• **Task details**: Count the lines in the items below that contain the string "element", with case-sensitive matching, and output only that number.

───── Records shown

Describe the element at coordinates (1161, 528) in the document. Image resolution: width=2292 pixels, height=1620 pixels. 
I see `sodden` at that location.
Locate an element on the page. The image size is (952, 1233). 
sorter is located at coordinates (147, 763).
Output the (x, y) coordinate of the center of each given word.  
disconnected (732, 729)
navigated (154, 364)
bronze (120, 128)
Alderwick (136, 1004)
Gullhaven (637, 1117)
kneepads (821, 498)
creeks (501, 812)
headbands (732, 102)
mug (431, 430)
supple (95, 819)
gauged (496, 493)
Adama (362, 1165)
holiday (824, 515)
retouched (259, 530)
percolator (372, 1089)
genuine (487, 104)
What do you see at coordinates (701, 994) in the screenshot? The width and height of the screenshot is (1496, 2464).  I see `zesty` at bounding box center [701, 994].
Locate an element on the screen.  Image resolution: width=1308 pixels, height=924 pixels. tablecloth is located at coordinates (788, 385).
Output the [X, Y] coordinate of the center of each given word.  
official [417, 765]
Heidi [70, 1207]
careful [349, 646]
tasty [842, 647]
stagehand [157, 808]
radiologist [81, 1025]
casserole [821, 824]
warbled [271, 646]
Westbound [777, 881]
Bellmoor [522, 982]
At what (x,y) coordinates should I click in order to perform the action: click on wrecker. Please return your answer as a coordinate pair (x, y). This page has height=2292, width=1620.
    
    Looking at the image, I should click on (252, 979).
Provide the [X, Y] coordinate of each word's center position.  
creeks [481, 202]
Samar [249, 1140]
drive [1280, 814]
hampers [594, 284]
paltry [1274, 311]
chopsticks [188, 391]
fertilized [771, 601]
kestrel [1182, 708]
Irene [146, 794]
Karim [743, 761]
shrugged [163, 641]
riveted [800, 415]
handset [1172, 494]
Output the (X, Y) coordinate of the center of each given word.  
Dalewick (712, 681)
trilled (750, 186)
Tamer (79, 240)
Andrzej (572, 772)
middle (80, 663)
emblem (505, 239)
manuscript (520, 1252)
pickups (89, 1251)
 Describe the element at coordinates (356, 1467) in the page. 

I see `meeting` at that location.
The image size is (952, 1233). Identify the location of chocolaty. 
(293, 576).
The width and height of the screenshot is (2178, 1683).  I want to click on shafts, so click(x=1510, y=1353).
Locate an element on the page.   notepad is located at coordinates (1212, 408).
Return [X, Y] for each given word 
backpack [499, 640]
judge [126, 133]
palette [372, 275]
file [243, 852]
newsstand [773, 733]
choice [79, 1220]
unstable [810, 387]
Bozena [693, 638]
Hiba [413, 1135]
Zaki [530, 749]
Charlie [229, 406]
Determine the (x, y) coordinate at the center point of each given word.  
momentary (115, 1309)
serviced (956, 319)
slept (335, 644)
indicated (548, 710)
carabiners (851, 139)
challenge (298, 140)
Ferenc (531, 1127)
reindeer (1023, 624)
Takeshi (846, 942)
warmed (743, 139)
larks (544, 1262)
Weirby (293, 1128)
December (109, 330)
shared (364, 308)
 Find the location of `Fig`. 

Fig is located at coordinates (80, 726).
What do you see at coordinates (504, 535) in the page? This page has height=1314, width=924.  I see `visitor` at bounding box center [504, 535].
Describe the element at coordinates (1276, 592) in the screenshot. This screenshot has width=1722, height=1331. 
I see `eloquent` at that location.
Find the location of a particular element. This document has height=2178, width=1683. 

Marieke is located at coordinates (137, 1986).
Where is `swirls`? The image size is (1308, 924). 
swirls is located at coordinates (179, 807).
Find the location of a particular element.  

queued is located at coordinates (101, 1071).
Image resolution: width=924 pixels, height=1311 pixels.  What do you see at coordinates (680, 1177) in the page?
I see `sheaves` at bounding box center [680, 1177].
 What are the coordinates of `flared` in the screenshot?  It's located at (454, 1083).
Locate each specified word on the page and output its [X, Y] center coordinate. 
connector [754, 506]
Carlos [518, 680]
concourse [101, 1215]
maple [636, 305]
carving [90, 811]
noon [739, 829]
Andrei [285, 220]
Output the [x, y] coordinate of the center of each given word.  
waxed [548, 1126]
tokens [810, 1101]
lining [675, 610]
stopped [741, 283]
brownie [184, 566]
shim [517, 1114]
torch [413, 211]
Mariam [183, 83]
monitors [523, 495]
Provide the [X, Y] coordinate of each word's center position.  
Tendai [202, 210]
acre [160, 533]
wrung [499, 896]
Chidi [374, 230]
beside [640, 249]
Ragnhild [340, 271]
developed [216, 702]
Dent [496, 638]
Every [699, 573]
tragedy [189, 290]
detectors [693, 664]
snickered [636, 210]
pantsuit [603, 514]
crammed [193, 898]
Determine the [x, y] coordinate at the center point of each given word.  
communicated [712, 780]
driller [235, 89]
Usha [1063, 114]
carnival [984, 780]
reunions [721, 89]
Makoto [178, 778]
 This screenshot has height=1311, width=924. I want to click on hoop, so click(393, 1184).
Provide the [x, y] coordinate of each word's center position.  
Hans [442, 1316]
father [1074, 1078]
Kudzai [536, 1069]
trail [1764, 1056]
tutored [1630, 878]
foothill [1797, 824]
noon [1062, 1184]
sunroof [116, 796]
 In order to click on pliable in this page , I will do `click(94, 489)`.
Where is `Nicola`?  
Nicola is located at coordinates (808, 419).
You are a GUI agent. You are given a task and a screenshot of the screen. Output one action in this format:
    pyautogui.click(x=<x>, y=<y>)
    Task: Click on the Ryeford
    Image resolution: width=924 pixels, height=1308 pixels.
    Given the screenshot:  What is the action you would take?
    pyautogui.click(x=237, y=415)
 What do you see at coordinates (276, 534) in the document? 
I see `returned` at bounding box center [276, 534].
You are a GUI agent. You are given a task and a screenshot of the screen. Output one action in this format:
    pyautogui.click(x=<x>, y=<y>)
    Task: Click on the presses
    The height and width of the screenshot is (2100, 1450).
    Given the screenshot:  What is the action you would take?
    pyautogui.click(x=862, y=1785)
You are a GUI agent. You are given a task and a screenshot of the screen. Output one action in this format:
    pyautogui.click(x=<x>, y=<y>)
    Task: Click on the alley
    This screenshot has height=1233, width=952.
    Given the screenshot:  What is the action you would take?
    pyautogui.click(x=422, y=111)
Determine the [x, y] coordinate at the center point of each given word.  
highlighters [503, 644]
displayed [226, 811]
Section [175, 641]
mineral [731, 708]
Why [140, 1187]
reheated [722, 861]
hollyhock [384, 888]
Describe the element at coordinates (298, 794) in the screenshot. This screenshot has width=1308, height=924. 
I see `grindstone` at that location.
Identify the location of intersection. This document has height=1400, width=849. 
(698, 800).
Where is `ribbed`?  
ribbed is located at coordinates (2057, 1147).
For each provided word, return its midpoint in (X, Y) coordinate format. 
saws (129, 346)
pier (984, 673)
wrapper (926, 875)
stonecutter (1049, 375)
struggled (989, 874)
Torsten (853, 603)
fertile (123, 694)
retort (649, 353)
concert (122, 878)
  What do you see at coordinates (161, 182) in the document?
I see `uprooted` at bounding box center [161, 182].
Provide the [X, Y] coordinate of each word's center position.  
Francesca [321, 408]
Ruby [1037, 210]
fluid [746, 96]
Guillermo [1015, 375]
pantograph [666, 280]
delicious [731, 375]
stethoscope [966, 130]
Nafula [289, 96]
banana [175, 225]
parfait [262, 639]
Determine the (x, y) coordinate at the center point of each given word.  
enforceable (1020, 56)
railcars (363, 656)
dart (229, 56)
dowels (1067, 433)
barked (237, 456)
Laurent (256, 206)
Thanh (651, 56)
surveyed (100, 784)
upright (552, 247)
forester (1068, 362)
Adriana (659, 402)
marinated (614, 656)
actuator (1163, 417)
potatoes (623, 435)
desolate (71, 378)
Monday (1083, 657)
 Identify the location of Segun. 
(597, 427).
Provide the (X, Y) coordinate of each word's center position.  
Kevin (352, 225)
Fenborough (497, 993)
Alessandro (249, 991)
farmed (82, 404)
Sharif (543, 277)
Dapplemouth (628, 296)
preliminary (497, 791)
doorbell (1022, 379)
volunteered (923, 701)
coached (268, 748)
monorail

──────────

• **Response below**: 9